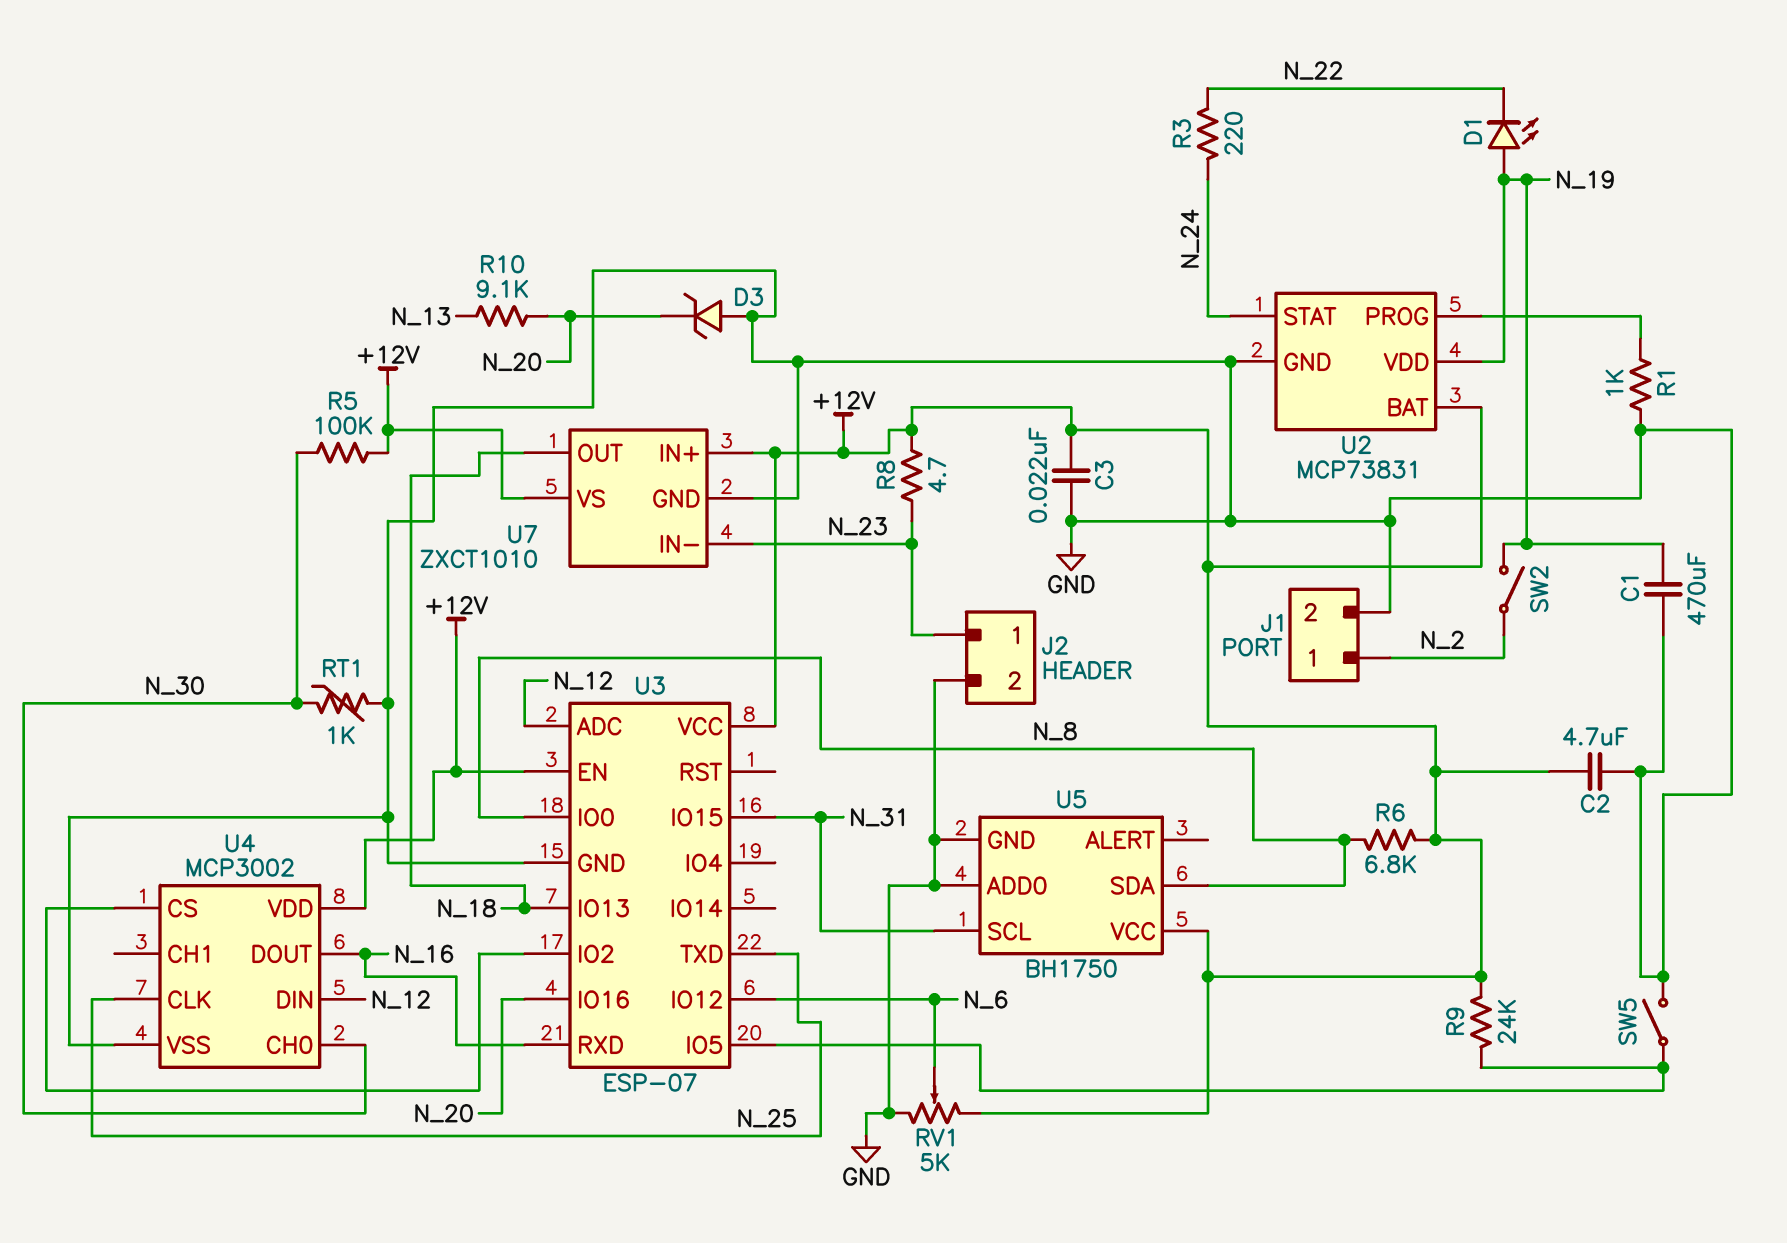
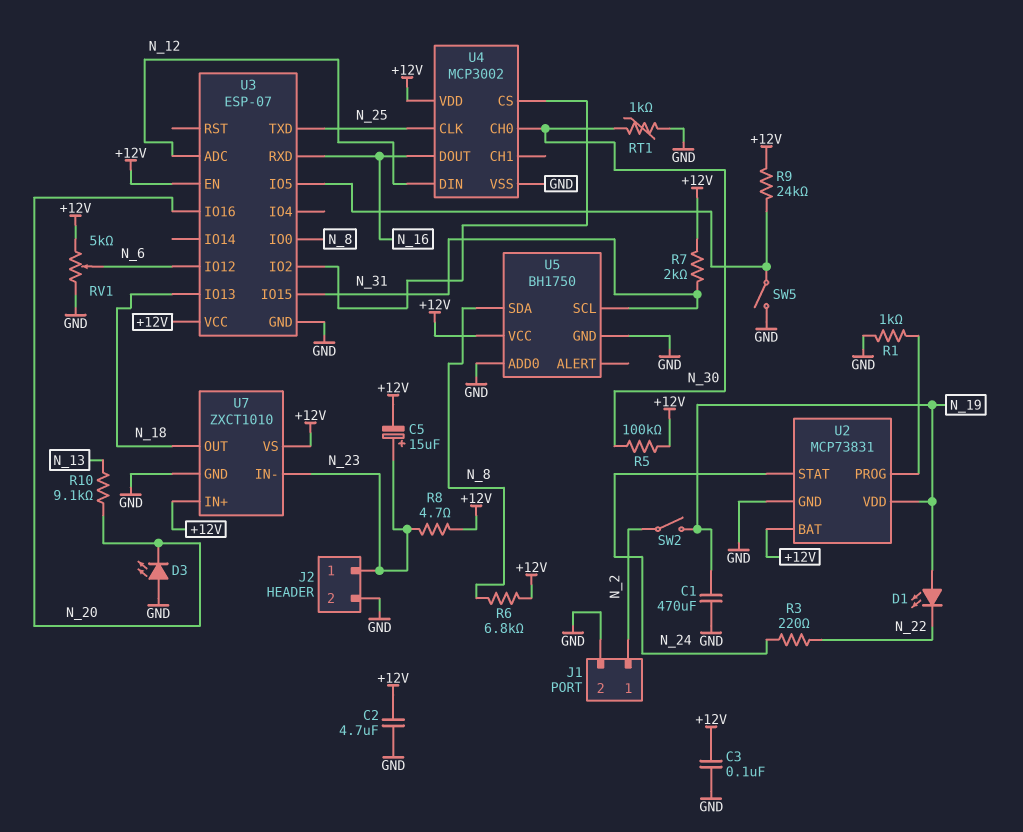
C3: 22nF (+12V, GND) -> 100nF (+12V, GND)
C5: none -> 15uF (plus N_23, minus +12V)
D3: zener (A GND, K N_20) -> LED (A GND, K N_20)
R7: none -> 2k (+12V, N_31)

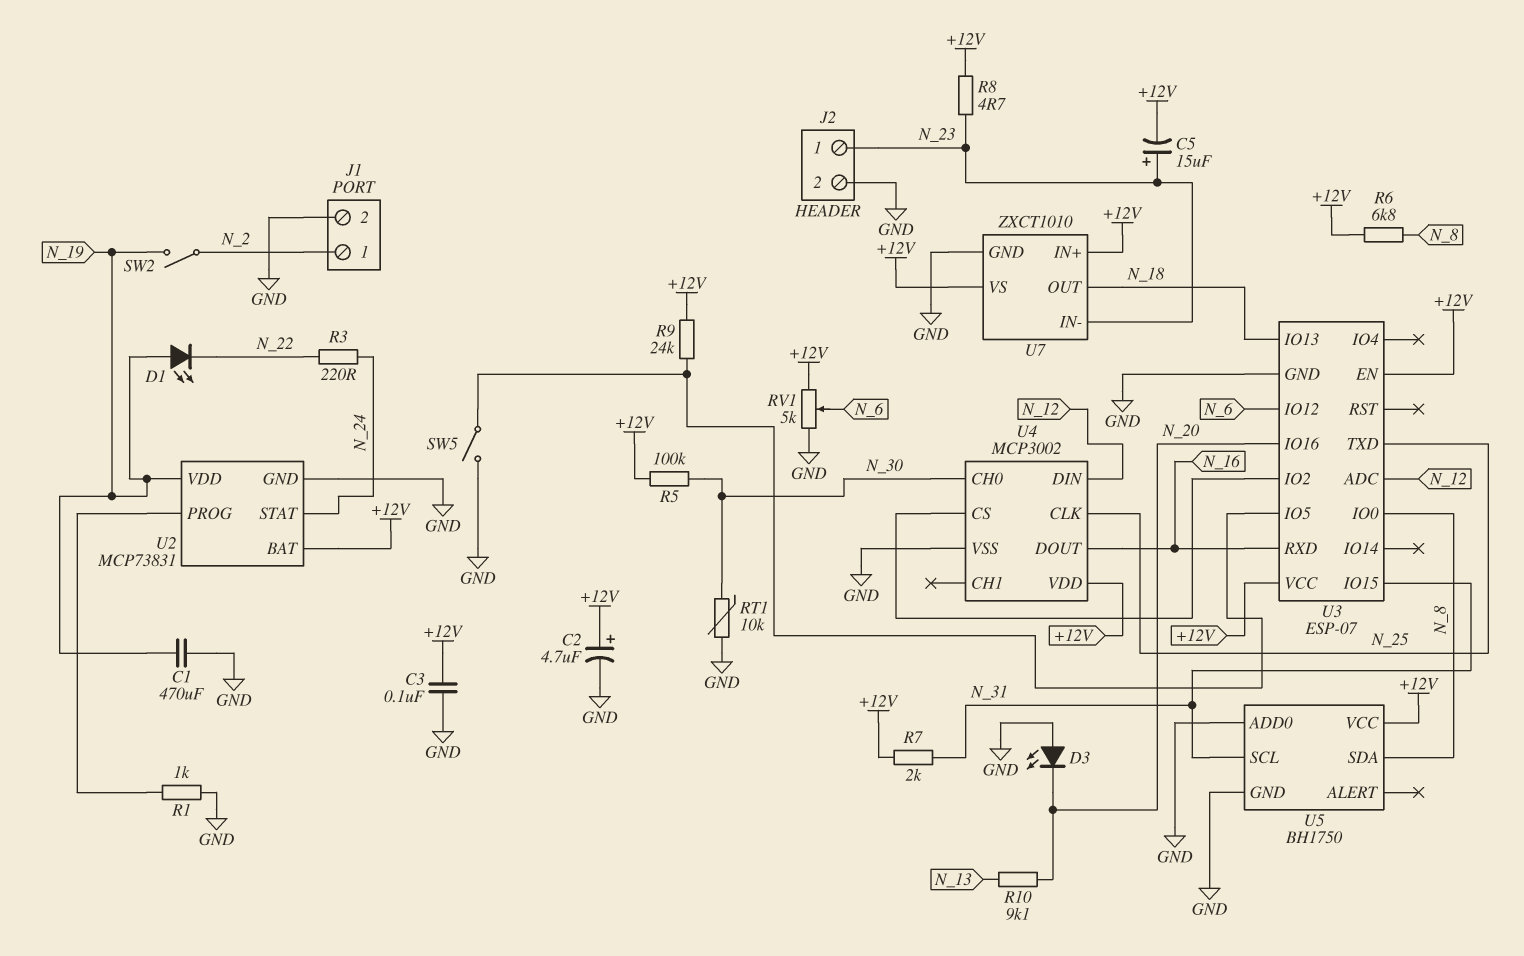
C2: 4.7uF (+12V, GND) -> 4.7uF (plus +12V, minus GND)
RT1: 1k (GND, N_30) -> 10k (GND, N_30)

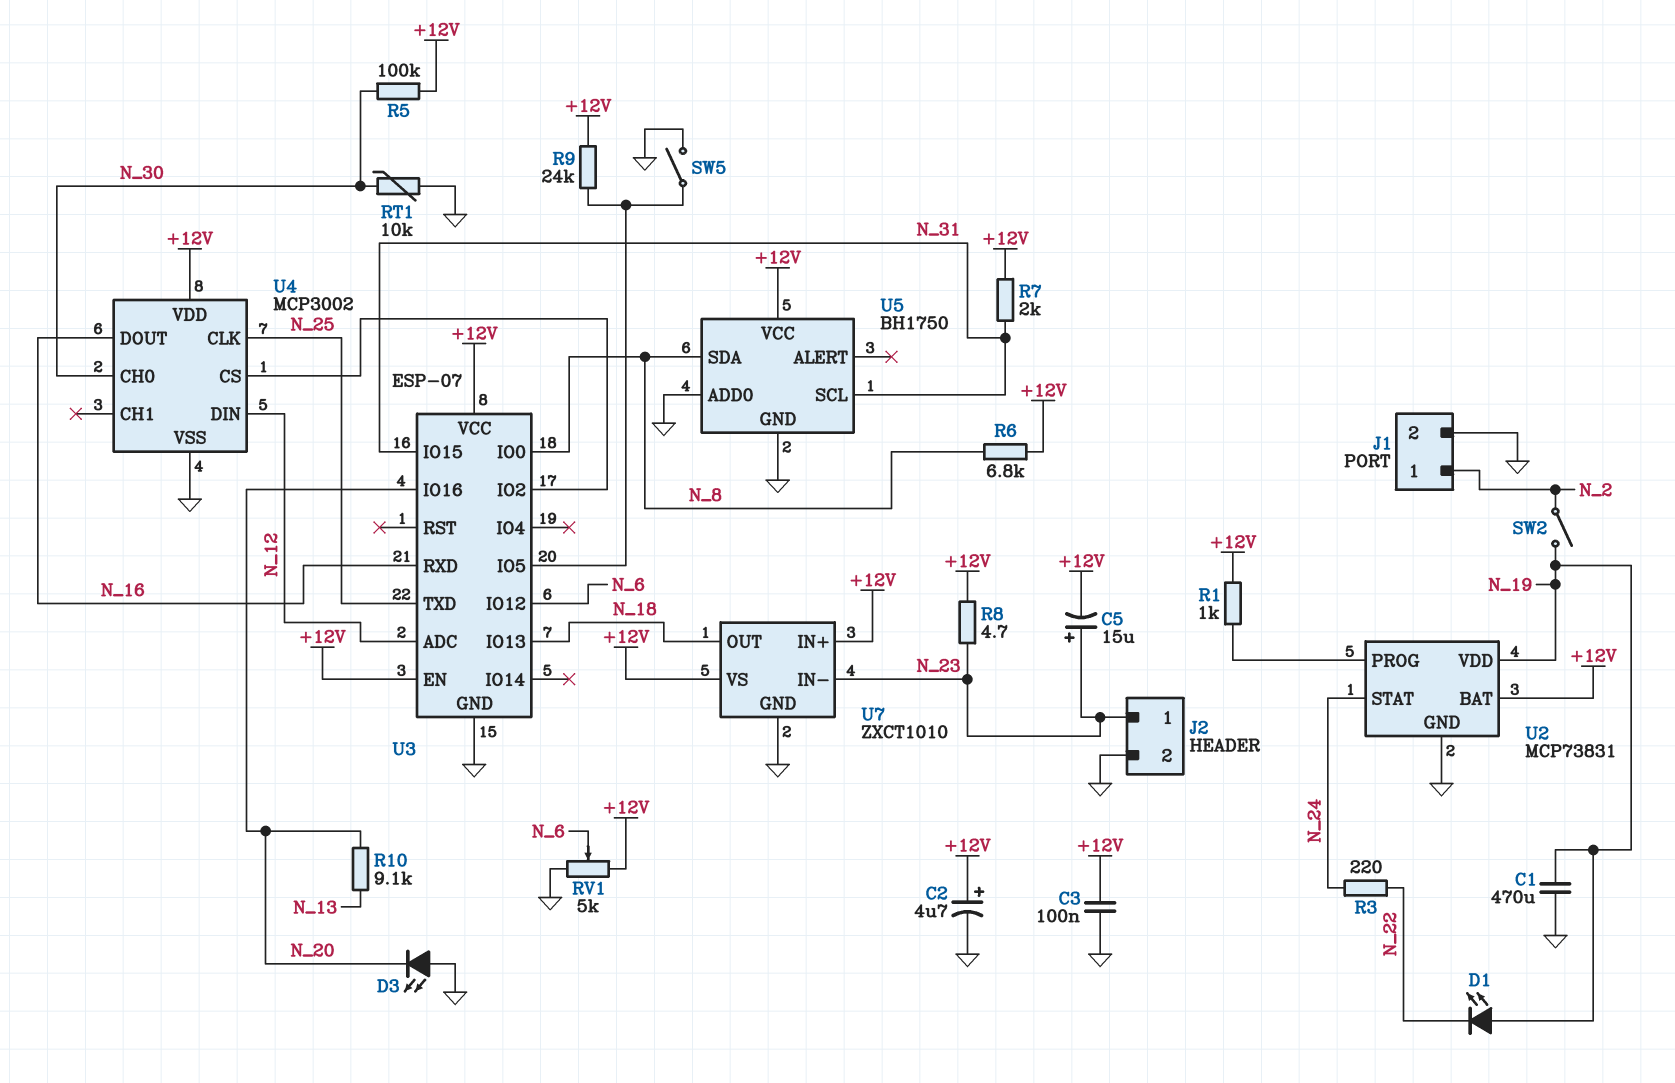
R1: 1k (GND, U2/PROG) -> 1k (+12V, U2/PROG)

### Task to complete
Write down how many lines above contain the string "none", and nothing besides.

### Written solution
2